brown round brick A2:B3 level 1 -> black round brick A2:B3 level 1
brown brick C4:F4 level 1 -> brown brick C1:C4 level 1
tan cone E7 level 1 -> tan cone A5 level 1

...

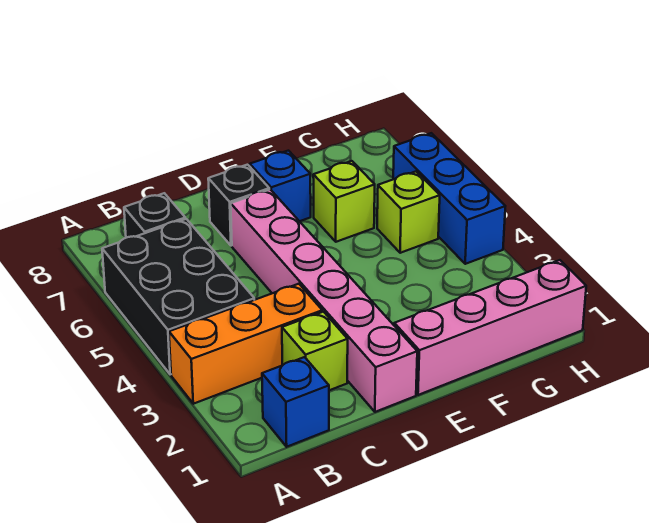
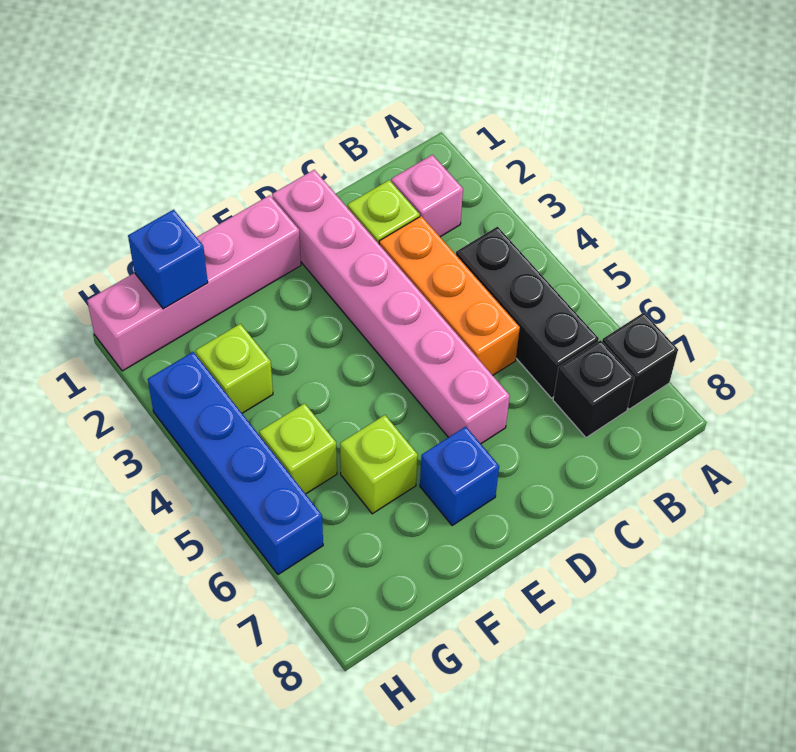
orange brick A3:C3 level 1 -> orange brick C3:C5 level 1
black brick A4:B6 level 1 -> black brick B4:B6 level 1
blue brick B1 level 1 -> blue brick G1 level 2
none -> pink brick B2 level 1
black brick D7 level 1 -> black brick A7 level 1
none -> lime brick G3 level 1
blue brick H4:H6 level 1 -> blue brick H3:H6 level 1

==

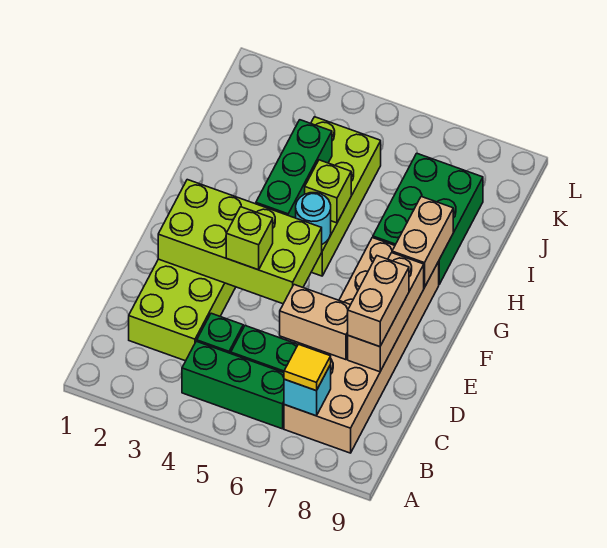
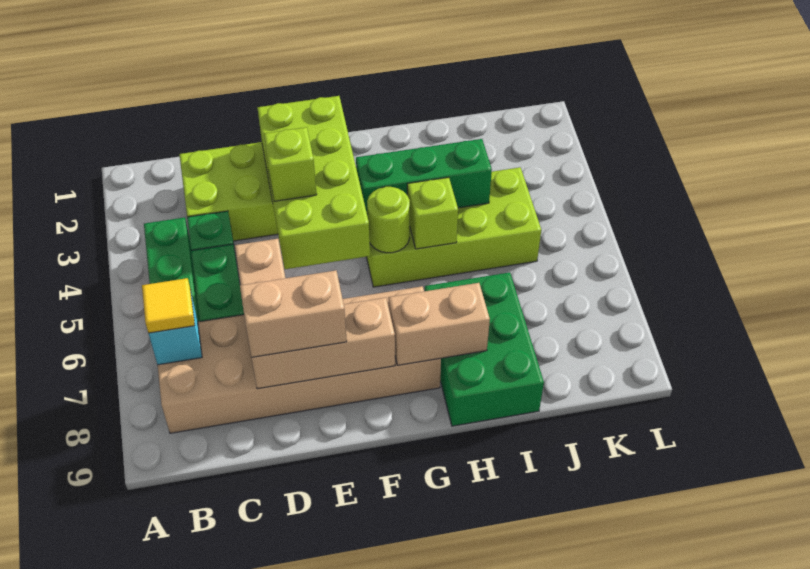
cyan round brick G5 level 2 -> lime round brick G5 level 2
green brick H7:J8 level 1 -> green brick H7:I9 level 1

● Work item: Among the entries above, locate the lines containing "brown round brick" and "tan cone E7 level 1 -> tan cone A5 level 1", and transcribe exactly those two lines and all lines between.

● Written solution:
brown round brick A2:B3 level 1 -> black round brick A2:B3 level 1
brown brick C4:F4 level 1 -> brown brick C1:C4 level 1
tan cone E7 level 1 -> tan cone A5 level 1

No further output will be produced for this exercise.